To do ▸ Below are several records. Retype exactly those lines running from the one with "- type: resize" through the one with "after: headphones in turquoise", end lines included, and no others.

** Opening Records shown block **

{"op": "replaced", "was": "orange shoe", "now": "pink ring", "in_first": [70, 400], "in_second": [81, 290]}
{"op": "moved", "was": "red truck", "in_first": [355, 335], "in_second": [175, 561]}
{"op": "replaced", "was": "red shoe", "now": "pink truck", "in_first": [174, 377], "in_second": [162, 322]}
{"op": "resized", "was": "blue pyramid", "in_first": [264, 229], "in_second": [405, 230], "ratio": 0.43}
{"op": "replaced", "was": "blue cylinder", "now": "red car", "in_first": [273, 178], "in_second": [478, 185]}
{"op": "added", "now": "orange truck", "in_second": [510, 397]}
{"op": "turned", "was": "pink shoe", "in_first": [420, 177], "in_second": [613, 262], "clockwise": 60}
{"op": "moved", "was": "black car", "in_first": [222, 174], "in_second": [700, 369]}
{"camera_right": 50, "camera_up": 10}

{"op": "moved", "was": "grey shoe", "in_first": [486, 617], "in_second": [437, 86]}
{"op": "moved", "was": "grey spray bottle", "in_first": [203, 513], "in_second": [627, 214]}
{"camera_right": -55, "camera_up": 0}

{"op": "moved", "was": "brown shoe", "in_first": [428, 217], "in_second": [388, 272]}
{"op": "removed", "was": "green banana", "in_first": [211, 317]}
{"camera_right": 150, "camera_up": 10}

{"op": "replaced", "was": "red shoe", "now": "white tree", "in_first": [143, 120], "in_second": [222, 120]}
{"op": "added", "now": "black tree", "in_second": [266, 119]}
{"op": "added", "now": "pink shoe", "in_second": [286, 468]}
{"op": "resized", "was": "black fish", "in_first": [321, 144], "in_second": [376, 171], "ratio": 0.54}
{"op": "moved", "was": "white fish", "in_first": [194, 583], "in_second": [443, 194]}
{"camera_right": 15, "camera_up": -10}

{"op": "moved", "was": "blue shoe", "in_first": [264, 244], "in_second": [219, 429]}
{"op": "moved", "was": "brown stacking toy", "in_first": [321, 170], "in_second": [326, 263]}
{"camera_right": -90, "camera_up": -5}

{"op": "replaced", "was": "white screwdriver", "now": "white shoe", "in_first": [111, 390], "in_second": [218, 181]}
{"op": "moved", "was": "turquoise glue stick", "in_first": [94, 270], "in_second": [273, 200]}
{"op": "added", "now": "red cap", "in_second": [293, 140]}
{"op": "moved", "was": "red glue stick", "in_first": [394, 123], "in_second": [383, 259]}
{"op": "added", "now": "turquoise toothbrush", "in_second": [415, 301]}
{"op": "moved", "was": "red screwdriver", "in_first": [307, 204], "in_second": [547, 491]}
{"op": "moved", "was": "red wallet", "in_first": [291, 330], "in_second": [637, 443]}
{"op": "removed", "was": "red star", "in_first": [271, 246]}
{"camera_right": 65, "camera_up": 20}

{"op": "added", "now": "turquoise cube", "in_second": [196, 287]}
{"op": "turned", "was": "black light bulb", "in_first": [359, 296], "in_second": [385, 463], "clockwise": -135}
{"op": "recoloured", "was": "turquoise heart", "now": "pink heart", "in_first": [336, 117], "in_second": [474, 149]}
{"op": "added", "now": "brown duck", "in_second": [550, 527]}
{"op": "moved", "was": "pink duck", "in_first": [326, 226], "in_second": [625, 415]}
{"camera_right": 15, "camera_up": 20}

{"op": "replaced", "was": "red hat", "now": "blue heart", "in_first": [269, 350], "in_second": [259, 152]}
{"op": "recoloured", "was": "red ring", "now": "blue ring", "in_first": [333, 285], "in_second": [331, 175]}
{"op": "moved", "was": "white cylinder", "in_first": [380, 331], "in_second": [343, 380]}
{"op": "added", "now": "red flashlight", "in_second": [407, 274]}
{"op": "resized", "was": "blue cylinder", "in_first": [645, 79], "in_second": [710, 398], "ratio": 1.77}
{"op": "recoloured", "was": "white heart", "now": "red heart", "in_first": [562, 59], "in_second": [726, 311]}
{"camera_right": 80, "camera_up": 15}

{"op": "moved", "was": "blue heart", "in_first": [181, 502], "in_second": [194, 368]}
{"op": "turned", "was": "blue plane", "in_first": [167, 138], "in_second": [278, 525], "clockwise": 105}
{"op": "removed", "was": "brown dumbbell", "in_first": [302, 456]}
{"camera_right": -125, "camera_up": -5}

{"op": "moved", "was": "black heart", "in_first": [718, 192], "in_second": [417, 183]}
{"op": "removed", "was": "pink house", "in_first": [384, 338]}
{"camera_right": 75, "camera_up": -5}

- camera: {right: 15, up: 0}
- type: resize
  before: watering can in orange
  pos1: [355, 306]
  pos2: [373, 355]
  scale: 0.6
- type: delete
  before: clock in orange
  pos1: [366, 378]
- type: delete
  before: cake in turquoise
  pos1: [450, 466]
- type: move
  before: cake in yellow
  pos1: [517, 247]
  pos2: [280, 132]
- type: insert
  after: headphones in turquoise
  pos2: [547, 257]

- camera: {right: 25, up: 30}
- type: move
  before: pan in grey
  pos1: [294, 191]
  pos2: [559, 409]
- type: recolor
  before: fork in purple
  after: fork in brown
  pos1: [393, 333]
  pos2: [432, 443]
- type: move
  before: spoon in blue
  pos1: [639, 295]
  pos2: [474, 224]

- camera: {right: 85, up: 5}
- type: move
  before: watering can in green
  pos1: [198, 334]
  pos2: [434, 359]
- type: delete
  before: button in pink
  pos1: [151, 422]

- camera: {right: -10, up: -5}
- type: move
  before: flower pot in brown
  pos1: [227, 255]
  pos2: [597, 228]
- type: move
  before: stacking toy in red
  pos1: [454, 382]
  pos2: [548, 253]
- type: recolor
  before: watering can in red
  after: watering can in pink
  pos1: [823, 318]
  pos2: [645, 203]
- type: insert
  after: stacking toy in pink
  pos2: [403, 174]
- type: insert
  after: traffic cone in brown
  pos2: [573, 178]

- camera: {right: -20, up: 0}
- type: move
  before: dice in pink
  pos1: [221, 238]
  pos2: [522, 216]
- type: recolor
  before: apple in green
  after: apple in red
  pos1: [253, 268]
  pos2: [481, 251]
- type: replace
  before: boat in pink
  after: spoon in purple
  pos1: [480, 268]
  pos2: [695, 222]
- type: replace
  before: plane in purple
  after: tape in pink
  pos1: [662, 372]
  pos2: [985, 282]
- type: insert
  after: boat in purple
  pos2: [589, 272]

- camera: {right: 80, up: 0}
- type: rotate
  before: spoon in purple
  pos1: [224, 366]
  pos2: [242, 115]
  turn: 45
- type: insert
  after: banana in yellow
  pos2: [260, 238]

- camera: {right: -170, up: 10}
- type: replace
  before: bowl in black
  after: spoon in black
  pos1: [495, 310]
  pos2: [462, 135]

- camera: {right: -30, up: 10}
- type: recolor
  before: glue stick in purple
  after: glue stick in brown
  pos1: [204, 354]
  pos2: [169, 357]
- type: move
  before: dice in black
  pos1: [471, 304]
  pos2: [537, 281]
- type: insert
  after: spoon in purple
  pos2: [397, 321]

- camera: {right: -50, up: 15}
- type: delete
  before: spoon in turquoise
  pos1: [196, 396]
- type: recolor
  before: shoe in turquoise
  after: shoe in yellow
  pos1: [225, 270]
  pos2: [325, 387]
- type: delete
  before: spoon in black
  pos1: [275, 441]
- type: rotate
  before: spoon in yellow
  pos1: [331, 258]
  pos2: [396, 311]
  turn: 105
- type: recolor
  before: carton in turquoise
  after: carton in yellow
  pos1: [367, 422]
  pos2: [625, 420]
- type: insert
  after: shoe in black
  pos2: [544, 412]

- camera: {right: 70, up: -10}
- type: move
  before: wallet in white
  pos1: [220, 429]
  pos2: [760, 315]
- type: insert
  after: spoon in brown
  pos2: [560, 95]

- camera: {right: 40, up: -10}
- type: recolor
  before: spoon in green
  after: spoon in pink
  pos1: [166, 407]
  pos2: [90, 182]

** Closing Records shown block **

Exercise solution ▸
- type: resize
  before: watering can in orange
  pos1: [355, 306]
  pos2: [373, 355]
  scale: 0.6
- type: delete
  before: clock in orange
  pos1: [366, 378]
- type: delete
  before: cake in turquoise
  pos1: [450, 466]
- type: move
  before: cake in yellow
  pos1: [517, 247]
  pos2: [280, 132]
- type: insert
  after: headphones in turquoise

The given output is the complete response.